THE DATA
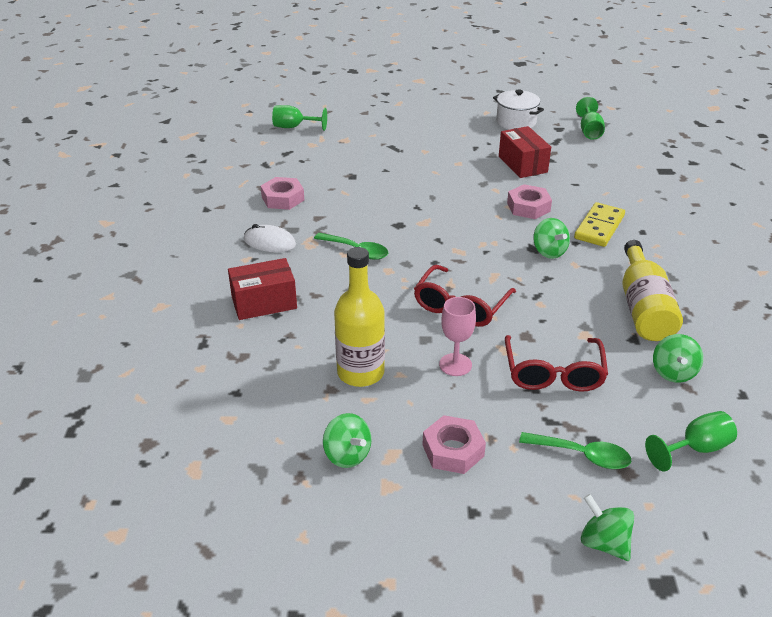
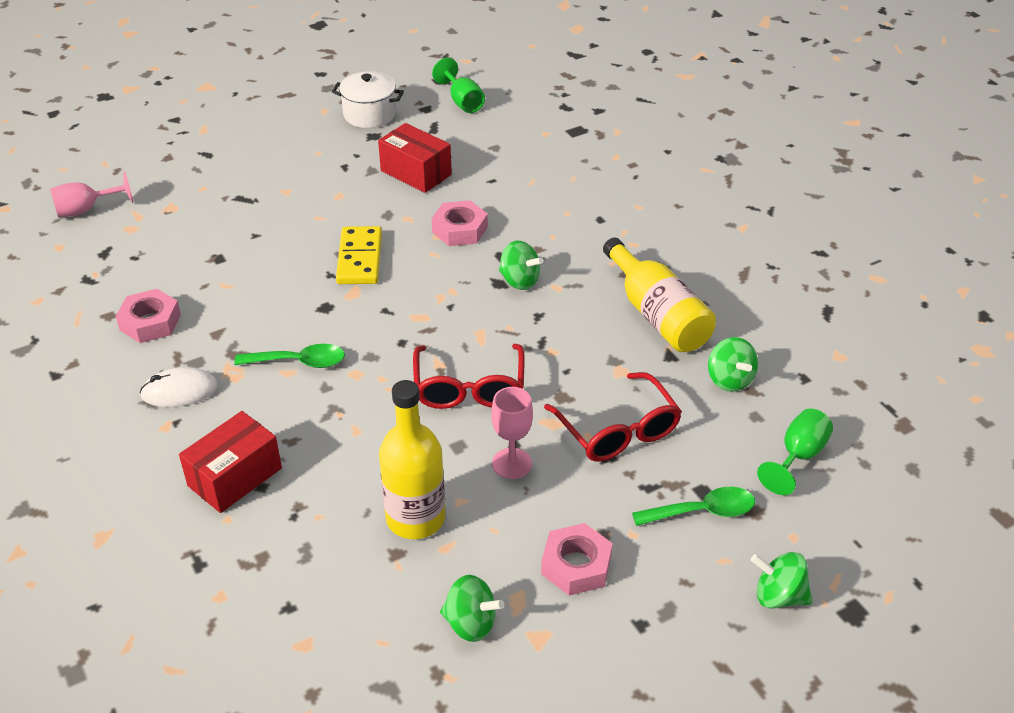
camera: 30 degrees left, 5 degrees up
(294, 127) = (86, 209): green goblet -> pink goblet
(599, 227) = (552, 229): yellow domino -> yellow domino (360, 258)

WHAT THE TASK ASKS
Could you output the lines above exactly, with no pictures included?

ANSWER BELOW
camera: 30 degrees left, 5 degrees up
(294, 127) = (86, 209): green goblet -> pink goblet
(599, 227) = (552, 229): yellow domino -> yellow domino (360, 258)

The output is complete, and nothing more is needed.